**GIVEN INFORMATION:**
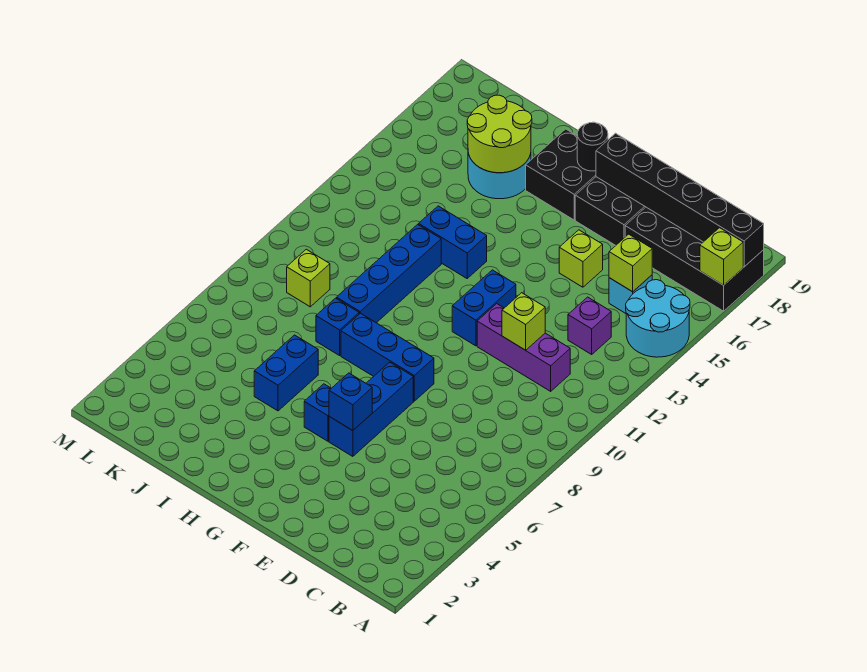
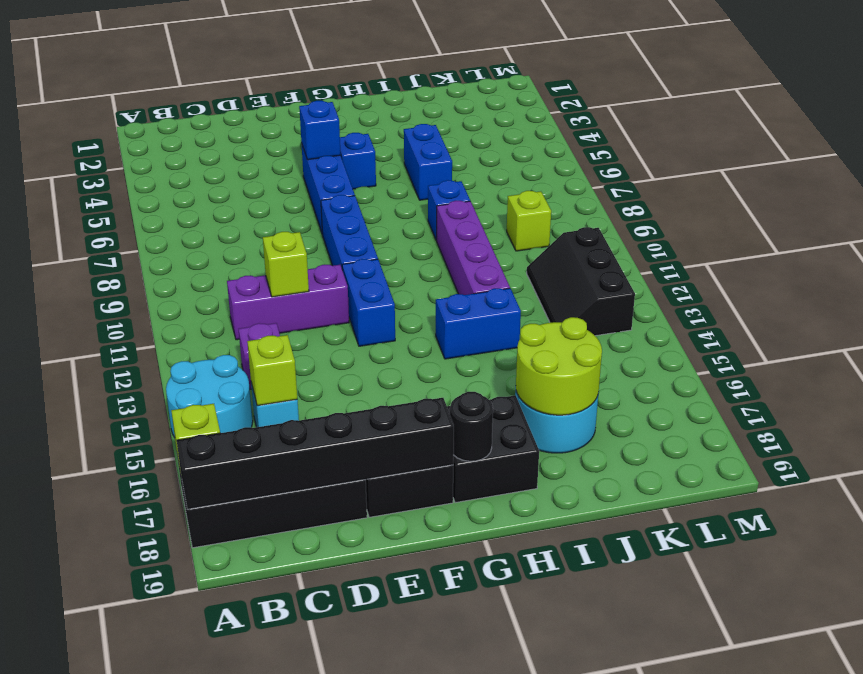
lime brick E15 level 1 -> none
blue brick F8:H8 level 1 -> blue brick F8:F10 level 1
blue brick I9:I12 level 1 -> purple brick I9:I12 level 1
none -> black slope K11:L13 level 1 top L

**TASK OBJECTIVE:** From the line that contains "blue brick I9:I12" through the final line of the material, copy every line exactly, including both ends.

**RESULT BELOW:**
blue brick I9:I12 level 1 -> purple brick I9:I12 level 1
none -> black slope K11:L13 level 1 top L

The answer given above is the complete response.